***** Data listing *****

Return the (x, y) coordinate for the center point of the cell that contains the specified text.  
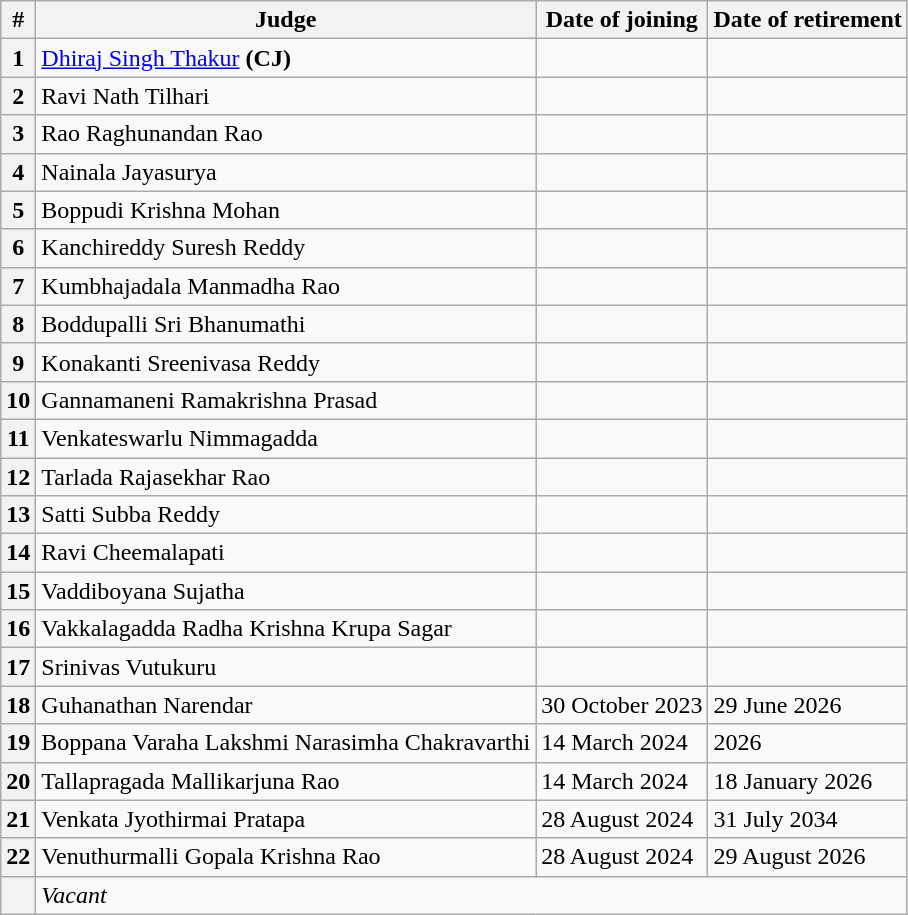
Gannamaneni Ramakrishna Prasad (286, 400)
8 (18, 324)
Srinivas Vutukuru (286, 667)
Tallapragada Mallikarjuna Rao (286, 781)
Konakanti Sreenivasa Reddy (286, 362)
18 (18, 705)
22 (18, 857)
3 (18, 134)
Venkata Jyothirmai Pratapa (286, 819)
Ravi Nath Tilhari (286, 96)
Boddupalli Sri Bhanumathi (286, 324)
Satti Subba Reddy (286, 515)
10 (18, 400)
Vakkalagadda Radha Krishna Krupa Sagar (286, 629)
2026 (808, 743)
19 (18, 743)
Boppudi Krishna Mohan (286, 210)
21 (18, 819)
4 (18, 172)
15 (18, 591)
Venkateswarlu Nimmagadda (286, 438)
Vacant (472, 895)
13 (18, 515)
2 (18, 96)
Vaddiboyana Sujatha (286, 591)
17 (18, 667)
5 (18, 210)
20 (18, 781)
Judge (286, 20)
11 (18, 438)
29 June 2026 (808, 705)
Date of joining (622, 20)
18 January 2026 (808, 781)
16 (18, 629)
Guhanathan Narendar (286, 705)
# (18, 20)
Ravi Cheemalapati (286, 553)
12 (18, 477)
31 July 2034 (808, 819)
Boppana Varaha Lakshmi Narasimha Chakravarthi (286, 743)
Date of retirement (808, 20)
7 (18, 286)
6 (18, 248)
Rao Raghunandan Rao (286, 134)
14 (18, 553)
1 (18, 58)
Kumbhajadala Manmadha Rao (286, 286)
29 August 2026 (808, 857)
Nainala Jayasurya (286, 172)
Dhiraj Singh Thakur (CJ) (286, 58)
Venuthurmalli Gopala Krishna Rao (286, 857)
30 October 2023 (622, 705)
Tarlada Rajasekhar Rao (286, 477)
9 (18, 362)
Kanchireddy Suresh Reddy (286, 248)
Search for the cell housing the specified text and yield its [x, y] center coordinate. 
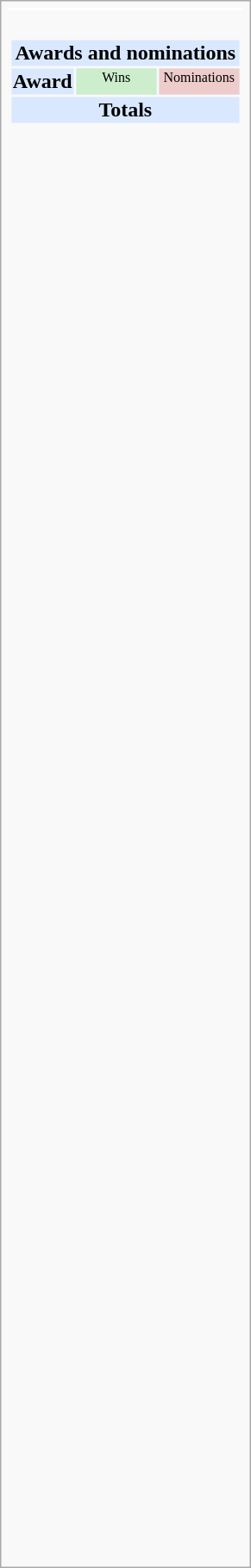
Nominations [198, 82]
Awards and nominations Award Wins Nominations Totals [126, 781]
Awards and nominations [125, 53]
Wins [116, 82]
Award [42, 82]
Totals [125, 110]
Capture the cell that displays the provided text and extract its [x, y] central coordinate. 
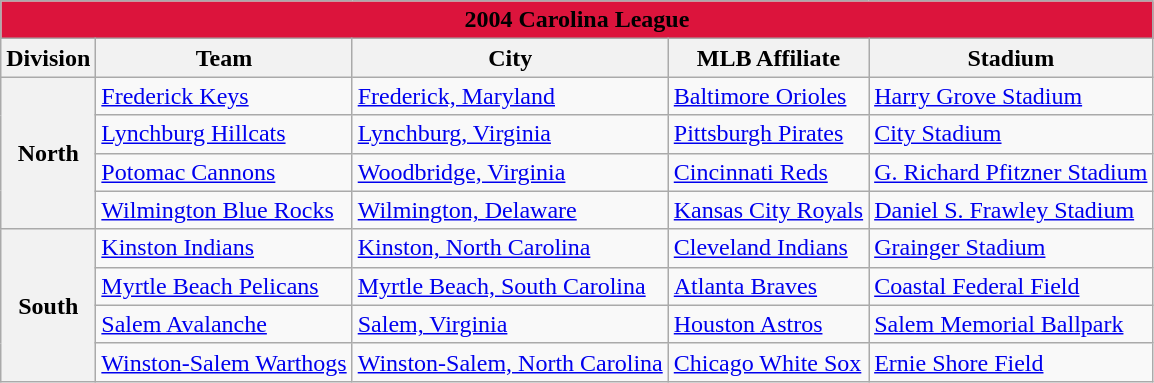
Division [48, 58]
Coastal Federal Field [1011, 286]
Team [224, 58]
Frederick, Maryland [510, 96]
Chicago White Sox [768, 362]
Cincinnati Reds [768, 172]
Harry Grove Stadium [1011, 96]
Wilmington, Delaware [510, 210]
Winston-Salem, North Carolina [510, 362]
MLB Affiliate [768, 58]
Salem Avalanche [224, 324]
Winston-Salem Warthogs [224, 362]
Salem, Virginia [510, 324]
Baltimore Orioles [768, 96]
Daniel S. Frawley Stadium [1011, 210]
Cleveland Indians [768, 248]
City [510, 58]
Ernie Shore Field [1011, 362]
Stadium [1011, 58]
Lynchburg Hillcats [224, 134]
North [48, 153]
Kansas City Royals [768, 210]
South [48, 305]
Kinston, North Carolina [510, 248]
2004 Carolina League [577, 20]
City Stadium [1011, 134]
Houston Astros [768, 324]
Grainger Stadium [1011, 248]
Salem Memorial Ballpark [1011, 324]
Potomac Cannons [224, 172]
Myrtle Beach, South Carolina [510, 286]
Wilmington Blue Rocks [224, 210]
Atlanta Braves [768, 286]
Frederick Keys [224, 96]
G. Richard Pfitzner Stadium [1011, 172]
Woodbridge, Virginia [510, 172]
Pittsburgh Pirates [768, 134]
Myrtle Beach Pelicans [224, 286]
Lynchburg, Virginia [510, 134]
Kinston Indians [224, 248]
Provide the (X, Y) coordinate of the cell's center where the given text is located.  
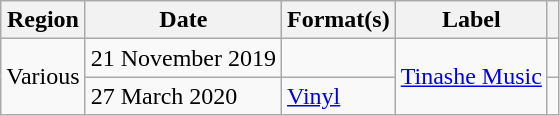
27 March 2020 (183, 96)
Region (43, 20)
Label (471, 20)
Various (43, 77)
21 November 2019 (183, 58)
Date (183, 20)
Tinashe Music (471, 77)
Format(s) (339, 20)
Vinyl (339, 96)
Identify which cell holds the provided text, then report its [X, Y] central coordinate. 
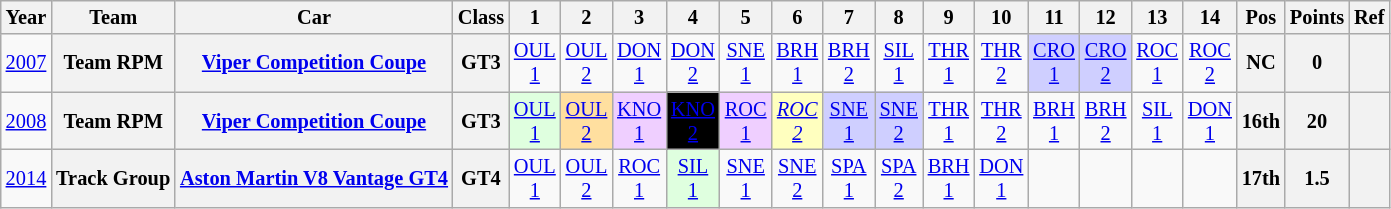
Team [113, 17]
2008 [26, 121]
20 [1317, 121]
17th [1261, 178]
1.5 [1317, 178]
DON2 [693, 63]
Points [1317, 17]
16th [1261, 121]
13 [1157, 17]
14 [1210, 17]
7 [849, 17]
Track Group [113, 178]
Car [314, 17]
GT4 [481, 178]
Class [481, 17]
9 [949, 17]
SPA2 [899, 178]
4 [693, 17]
11 [1054, 17]
NC [1261, 63]
KNO1 [639, 121]
Pos [1261, 17]
KNO2 [693, 121]
8 [899, 17]
Ref [1369, 17]
2014 [26, 178]
12 [1106, 17]
2 [587, 17]
Aston Martin V8 Vantage GT4 [314, 178]
CRO2 [1106, 63]
SPA1 [849, 178]
10 [1001, 17]
CRO1 [1054, 63]
0 [1317, 63]
6 [797, 17]
3 [639, 17]
Year [26, 17]
2007 [26, 63]
5 [746, 17]
1 [535, 17]
Search for the cell housing the specified text and yield its [X, Y] center coordinate. 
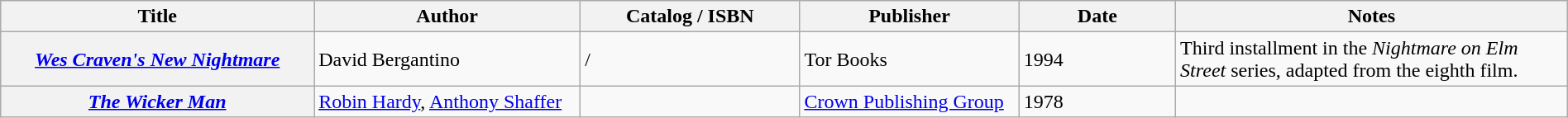
Catalog / ISBN [690, 17]
Wes Craven's New Nightmare [157, 60]
Robin Hardy, Anthony Shaffer [447, 102]
Crown Publishing Group [910, 102]
1994 [1097, 60]
Author [447, 17]
David Bergantino [447, 60]
The Wicker Man [157, 102]
Tor Books [910, 60]
Date [1097, 17]
Title [157, 17]
1978 [1097, 102]
Notes [1372, 17]
Publisher [910, 17]
/ [690, 60]
Third installment in the Nightmare on Elm Street series, adapted from the eighth film. [1372, 60]
From the cell containing the given text, extract its center point as (X, Y) coordinate. 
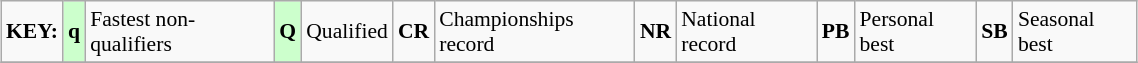
Personal best (916, 32)
NR (656, 32)
q (74, 32)
CR (414, 32)
Seasonal best (1075, 32)
SB (994, 32)
Championships record (534, 32)
National record (746, 32)
Q (288, 32)
KEY: (32, 32)
PB (836, 32)
Fastest non-qualifiers (180, 32)
Qualified (347, 32)
Identify which cell holds the provided text, then report its (X, Y) central coordinate. 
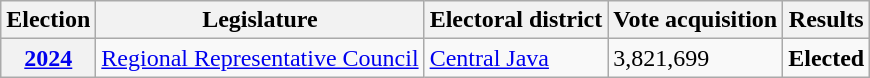
Regional Representative Council (260, 58)
Central Java (516, 58)
3,821,699 (696, 58)
Electoral district (516, 20)
2024 (48, 58)
Elected (826, 58)
Vote acquisition (696, 20)
Election (48, 20)
Results (826, 20)
Legislature (260, 20)
Provide the [x, y] coordinate of the cell's center where the given text is located.  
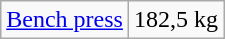
182,5 kg [176, 20]
Bench press [65, 20]
Search for the cell housing the specified text and yield its (x, y) center coordinate. 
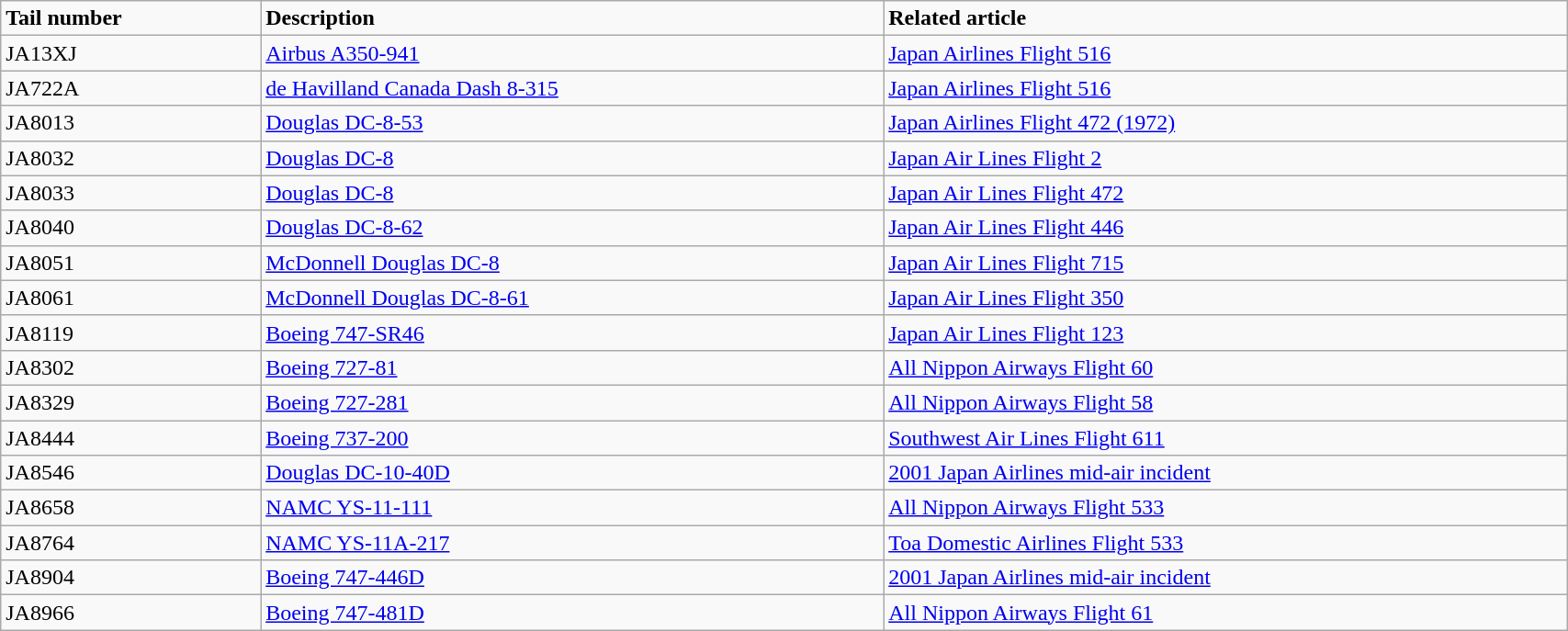
All Nippon Airways Flight 533 (1225, 508)
Tail number (130, 18)
Japan Air Lines Flight 446 (1225, 228)
Boeing 727-81 (572, 367)
Airbus A350-941 (572, 53)
JA8966 (130, 613)
NAMC YS-11A-217 (572, 543)
Boeing 747-SR46 (572, 333)
JA8061 (130, 298)
Boeing 737-200 (572, 438)
de Havilland Canada Dash 8-315 (572, 88)
Douglas DC-8-62 (572, 228)
JA8040 (130, 228)
JA8051 (130, 263)
JA8302 (130, 367)
Japan Air Lines Flight 2 (1225, 158)
JA8764 (130, 543)
Description (572, 18)
Japan Airlines Flight 472 (1972) (1225, 123)
Douglas DC-8-53 (572, 123)
All Nippon Airways Flight 58 (1225, 402)
JA722A (130, 88)
JA8658 (130, 508)
McDonnell Douglas DC-8-61 (572, 298)
Boeing 747-481D (572, 613)
Japan Air Lines Flight 472 (1225, 193)
Southwest Air Lines Flight 611 (1225, 438)
Toa Domestic Airlines Flight 533 (1225, 543)
Japan Air Lines Flight 715 (1225, 263)
All Nippon Airways Flight 60 (1225, 367)
Japan Air Lines Flight 350 (1225, 298)
Japan Air Lines Flight 123 (1225, 333)
JA8444 (130, 438)
Boeing 747-446D (572, 578)
Douglas DC-10-40D (572, 473)
JA8032 (130, 158)
JA8013 (130, 123)
JA8904 (130, 578)
Related article (1225, 18)
JA8329 (130, 402)
McDonnell Douglas DC-8 (572, 263)
All Nippon Airways Flight 61 (1225, 613)
JA8546 (130, 473)
JA8033 (130, 193)
JA13XJ (130, 53)
NAMC YS-11-111 (572, 508)
Boeing 727-281 (572, 402)
JA8119 (130, 333)
Provide the [X, Y] coordinate of the cell's center where the given text is located.  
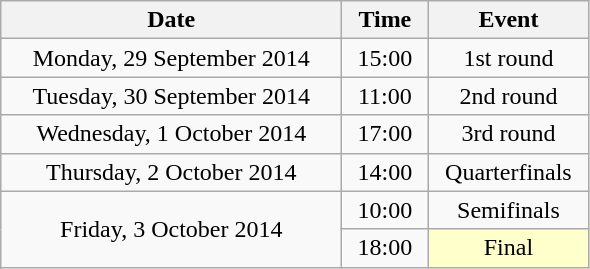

*****

* _Stated task_
Copy out the rows again without changes, starting at the one containing "Nominations [198, 82]" and ending at the one containing "Capture the cell", both included.

* _Exercise solution_
Nominations [198, 82]
Awards and nominations Award Wins Nominations Totals [126, 781]
Awards and nominations [125, 53]
Wins [116, 82]
Award [42, 82]
Totals [125, 110]
Capture the cell that displays the provided text and extract its [x, y] central coordinate. 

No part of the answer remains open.